§ Instructions to follow: Please gather every line from the rows below that contains the string "kern", and copy each one unchanged.

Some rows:
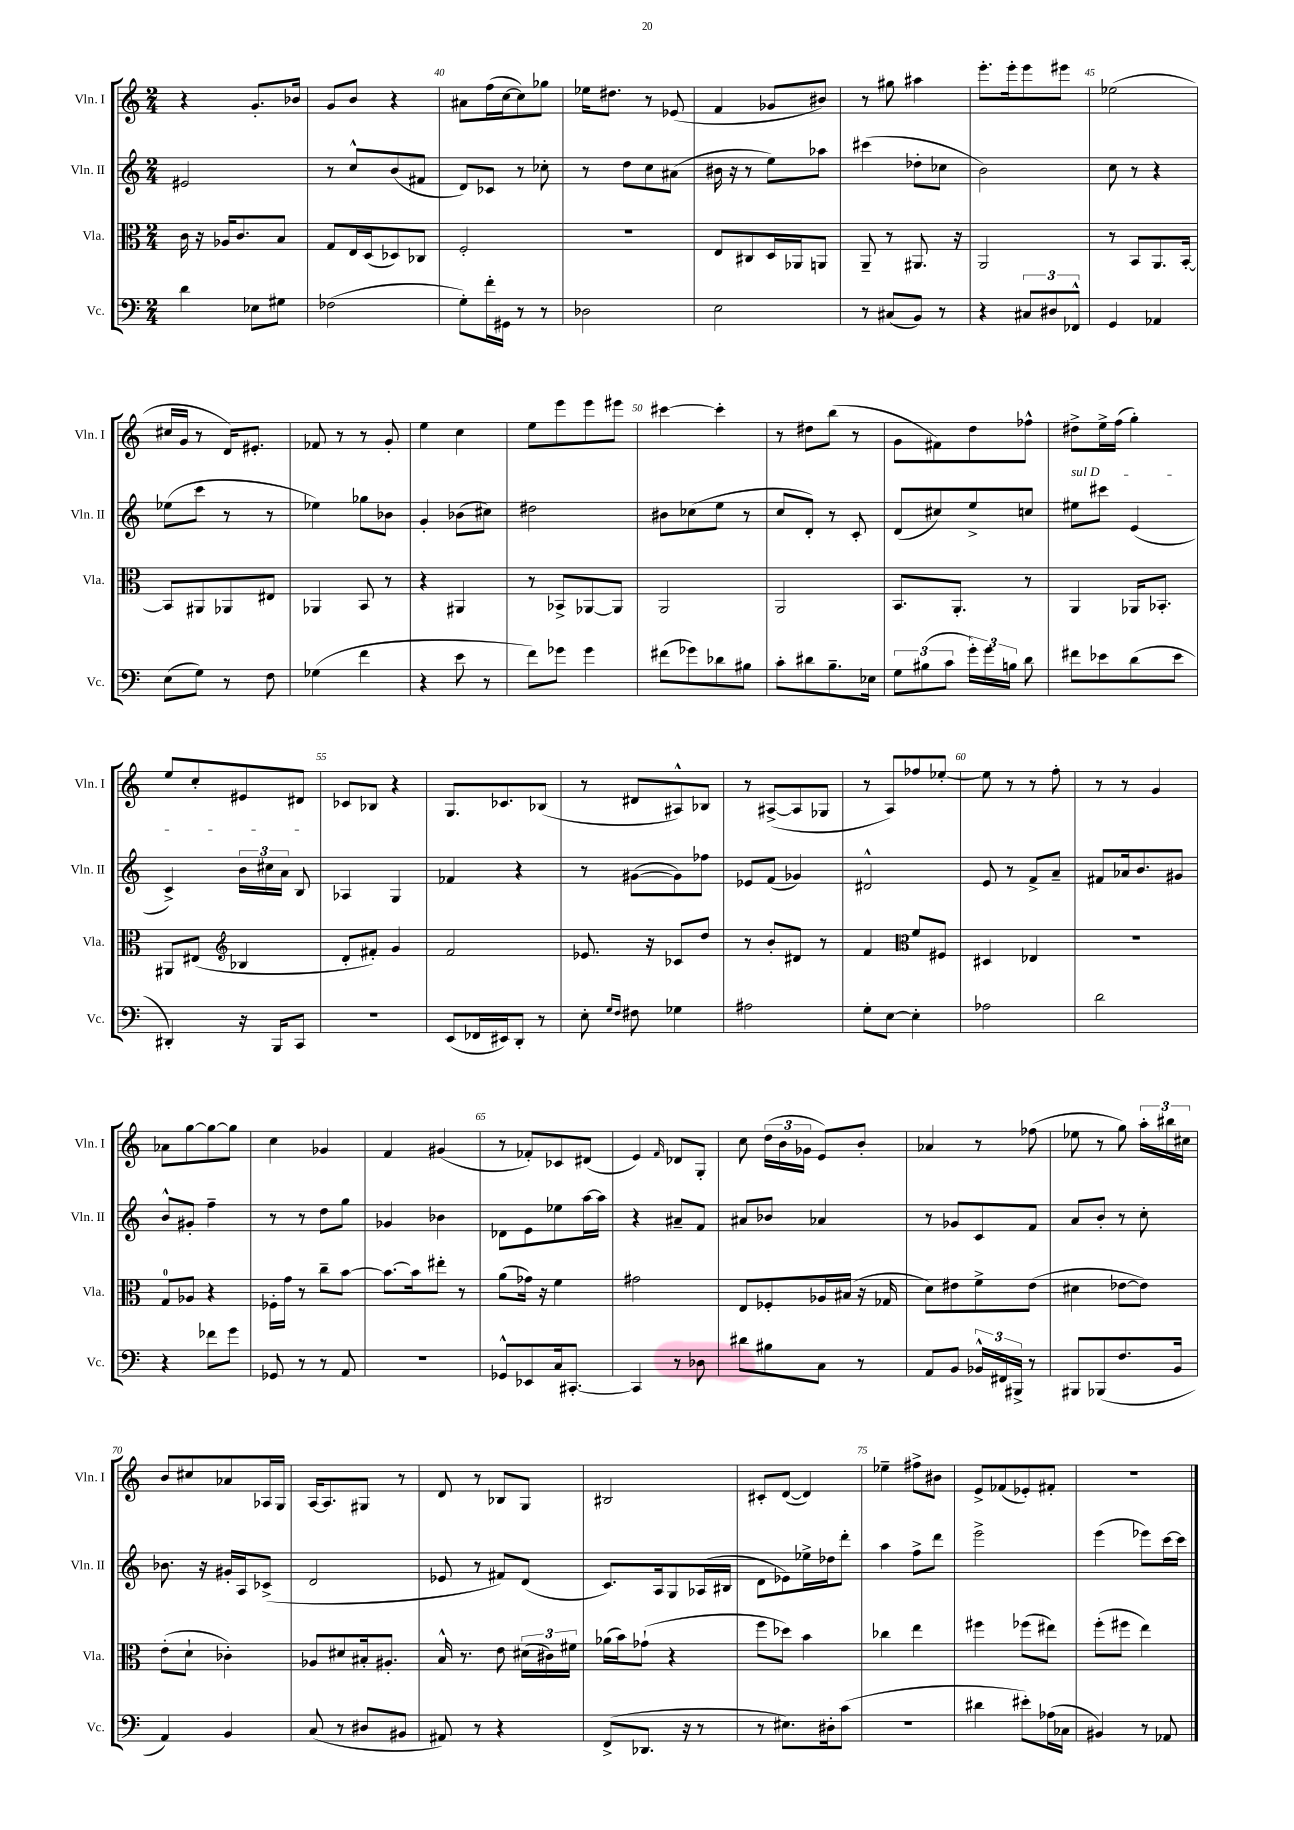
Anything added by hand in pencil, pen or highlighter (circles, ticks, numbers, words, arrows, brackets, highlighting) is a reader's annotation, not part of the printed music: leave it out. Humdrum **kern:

**kern	**kern	**kern	**kern
*staff4	*staff3	*staff2	*staff1
*clefF4	*clefC3	*clefG2	*clefG2
*k[]	*k[]	*k[]	*k[]
*M2/4	*M2/4	*M2/4	*M2/4
4d\	16c\	2e#/	4r
.	16r	.	.
.	16A-/LK	.	.
.	8.c/	.	.
8E-\L	.	.	8.g'/L
8G#\J	8B/J	.	.
.	.	.	16b-/Jk
=	=	=	=
(2F-\	8G/L	8r	8g/L
.	16E/L	8cc^^/L	8b/J
.	(16D/J	.	.
.	8D-/)	(8b/	4r
.	8C-/J	8f#/J	.
=	=	=	=
8G'\L)	2F'/	8d/L)	8a#\L
16f'\L	.	8c-/J	(16ff\L
16GG#\JJ	.	.	[16cc\J
8r	.	8r	8cc\])
8r	.	8cc-'\	8gg-\J
=	=	=	=
2D-\	2r	8r	16ee-\LK
.	.	.	8.dd#\J
.	.	8dd\L	.
.	.	8cc\	8r
.	.	(8a#\J	(8e-/
=	=	=	=
2E\	8E/L	16b#\	4f/
.	.	16r	.
.	8C#/	8r	.
.	16D/L	8ee\L)	8g-/L
.	16AA-/J	.	.
.	8AA/J	8aa-\J	8b#/J)
=	=	=	=
8r	8AA~/	(4ccc#\	8r
(8C#/L	8r	.	8gg#\
8BB/J)	8.AA#/	8dd-'\L	4aa#\
8r	.	8cc-\J	.
.	16r	.	.
=	=	=	=
4r	2AA/	2b\)	8.eee'\L
.	.	.	16eee'\k
12C#/L	.	.	8eee\
12D#/	.	.	.
.	.	.	8eee#\J
12FF-^^/J	.	.	.
=	=	=	=
4GG/	8r	8cc\	(2ee-\
.	8BB/L	8r	.
4AA-/	8.AA/	4r	.
.	[16BB'/Jk	.	.
=	=	=	=
(8E\L	8BB/]L	(8ee-\L	16cc#/LL
.	.	.	16g/JJ
8G\J)	8AA#/	8ccc\J	8r
8r	8AA-/	8r	16d/LK)
.	.	.	8.e#'/J
8F\	8E#/J	8r	.
=	=	=	=
(4G-\	4AA-/	4ee-\)	8f-/
.	.	.	8r
4f\	8BB/	8gg-\L	8r
.	8r	8b-\J	8g'/
=	=	=	=
4r	4r	4g'/	4ee\
8e\	4AA#/	(8b-\L	4cc\
8r	.	8cc#\J)	.
=	=	=	=
8f\L)	8r	2dd#\	8ee\L
8g-\J	8BB-^/L	.	8eee\
4g-\	[8AA-/	.	8eee\
.	8AA-/]J	.	8eee#\J
=	=	=	=
(8f#\L	2AA/	8b#\L	[4ccc#\
8g-\)	.	(8cc-\	.
8d-\	.	8ee\J	4ccc#'\]
8B#\J	.	8r	.
=	=	=	=
8c'\L	2AA/	8cc/L	8r
8d#\	.	8d'/J)	8dd#\L
8.B~\	.	8r	(8bb\J
.	.	8c'/	8r
16E-\Jk	.	.	.
=	=	=	=
12G\L	8.BB/L	(8d/L	8g\L
(12B#\	.	.	.
.	.	8cc#/)	8f#\)
12c\J	.	.	.
.	8.AA'/J	.	.
24g'\LL)	.	8ee^/	8dd\
24g\	.	.	.
24B\JJ	.	.	.
8d\	8r	8cc/J	8ff-^^\J
=	=	=	=
8f#\L	4AA/	8ee#\L	8dd#^\L
8e-\	.	8ccc#\J	16ee^\L
.	.	.	(16ff\JJ
(8d\	16AA-/LK	(4e/	4gg'\)
.	8.BB-'/J	.	.
8e-\J	.	.	.
=	=	=	=
4DD#'/)	8AA#/L	4c^/)	8ee/L
.	(8E#/J	.	8cc'/
*	*clefG2	*	*
16r	4B-/	24b\LL	8e#/
.	.	24cc#\	.
16BBB/LK	.	.	.
.	.	24a\JJ	.
8CC/J	.	8B/	8d#/J
=	=	=	=
2r	8d'/L	4A-/	8c-/L
.	8f#'/J)	.	8B-/J
.	4g/	4G/	4r
=	=	=	=
(8EE/L	2f/	4f-/	8.G/L
16FF-/L	.	.	.
16EE#/J)	.	.	8.c-/
8DD'/J	.	4r	.
8r	.	.	(8B-/J
=	=	=	=
8E'\	8.e-/	8r	8r
16qqG/LL	.	.	.
16qqF/JJ	.	.	.
8F#\	.	([8g#\L	8d#/L
.	16r	.	.
4G-\	8c-/L	8g#\])	8A#^^/)
.	8dd/J	8ff-\J	8B-/J
=	=	=	=
2A#\	8r	8e-/L	8r
.	8b'/L	(8f/J	([8A#^/L
.	8d#/J	4g-/)	8A#/]
.	8r	.	8G-/J
=	=	=	=
8G'\L	4f/	2d#^^/	8r
[8E\J	.	.	8A/L)
*	*clefC3	*	*
4E'\]	8f/L	.	8ff-/
.	8F#/J	.	[8ee-'/J
=	=	=	=
2A-\	4D#/	8e/	8ee-\]
.	.	8r	8r
.	4E-/	8f^/L	8r
.	.	8a~/J	8ff'\
=	=	=	=
2d\	2r	8f#/L	8r
.	.	16a-/k	8r
.	.	8.b/	.
.	.	.	4g/
.	.	8g#/J	.
=	=	=	=
4r	8G/L	8b^^/L	8a-\L
.	8A-/J	8g#'/J	[8gg\
8f-\L	4r	4ff~\	8gg\_
8g\J	.	.	8gg\]J
=	=	=	=
8GG-/	16F-'\LL	8r	4cc\
.	16g\JJ	.	.
8r	8r	8r	.
8r	8cc~\L	8dd\L	4g-/
8AA/	[8b\J	8gg\J	.
=	=	=	=
2r	8.b\_L	4g-/	4f/
.	16b\]k	.	.
.	8ee#'\J	4b-\	(4g#/
.	8r	.	.
=	=	=	=
8GG-^^/L	(8a\L	8d-\L	8r
8EE-/	16g-\Jk)	8e\	8f-'/L)
.	16r	.	.
16C/k	4f\	8ee-\	8c-/
[8.CC#'/J	.	.	.
.	.	[16aa\L	(8d#/J
.	.	16aa\]JJ	.
=	=	=	=
4CC#/]	2g#\	4r	4e/)
.	.	.	16qqf/
8r	.	8a#~/L	8d-/L
8D-\	.	8f/J	8G'/J
=	=	=	=
8d#\L	8E/L	8a#/L	8cc\
8B#\	8F-'/	8b-/J	(24dd\LL
.	.	.	24b\
.	.	.	24g-\JJ
8C\J	16A-/L	4a-/	8e/L)
.	(16B#/JJ	.	.
8r	16r	.	8b'/J
.	16G-/	.	.
=	=	=	=
8AA/L	8d\L)	8r	4a-/
8BB/J	8e#\	8g-/L	.
24BB-^^/LL	8f^\	8c/	8r
24FF#/	.	.	.
24BBB#^/JJ	.	.	.
8r	(8e#\J	8f/J	(8ff-\
=	=	=	=
8BBB#/L	4d#\	8a/L	8ee-\
(8BBB-/	.	8b'/J	8r
8.F/	[8e-\L	8r	8gg\)
.	8e-\]J)	8cc'\	24aa'\LL
.	.	.	24bb#\
16BB/Jk	.	.	.
.	.	.	24cc#\JJ
=	=	=	=
4AA/)	(8e'\L	8.b-\	8b/L
.	8d`\J	.	8cc#/
.	.	16r	.
4BB/	4c-'\)	16g#'/LL	8a-/
.	.	16A/J	.
.	.	(8c-^/J	16A-/L
.	.	.	16G/JJ
=	=	=	=
(8C/	8A-/L	2d/	[16A/LK
.	.	.	8.A/]
8r	8d#/	.	.
8D#/L	16B#'/k	.	8G#/J
.	8.A#'/J	.	.
8BB#/J	.	.	8r
=	=	=	=
8AA#/)	16B^^/	8e-/	8d/
.	8.r	.	.
8r	.	8r	8r
4r	8e\	8f#/L)	8B-/L
.	(24d#\LL	(8d/J	8G/J
.	24c#\)	.	.
.	24f#\JJ	.	.
=	=	=	=
(8FF^/L	(16a-\LL	8.c/L)	2B#/
.	16b\J)	.	.
8.DD-/J	(8g-`\J	.	.
.	.	16A/k	.
.	4r	8G/	.
16r	.	.	.
8r	.	(16A-/L	.
.	.	16B#/JJ	.
=	=	=	=
8r	8ff\L	8d\L	8c#'/L
8.E#\L)	8dd-\J)	8e-\)	([8d/J
.	4b\	16ee-^\L	4d/])
16D#'\k	.	16dd-\J	.
(8c\J	.	8ddd'\J	.
=	=	=	=
2r	4cc-\	4aa\	4ee-~\
.	4ee\	8ff^\L	8ff#^\L
.	.	8ddd\J	8b#\J
=	=	=	=
4d#\	4ff#\	2eee^\	8e^/L
.	.	.	(8f-/
8e#'\L)	(8ff-\L	.	8e-'/)
(16A-\L	8ee#\J)	.	8f#'/J
16C-\JJ	.	.	.
=	=	=	=
4BB#/)	(8ff'\L	(4eee\	2r
.	8ff#\J	.	.
8r	4ee\)	8eee-\L)	.
8AA-/	.	[16ccc\L	.
.	.	16ccc\]JJ	.
==	==	==	==
*-	*-	*-	*-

§ Correct response:
Anything added by hand in pencil, pen or highlighter (circles, ticks, numbers, words, arrows, brackets, highlighting) is a reader's annotation, not part of the printed music: leave it out. Humdrum **kern:
**kern	**kern	**kern	**kern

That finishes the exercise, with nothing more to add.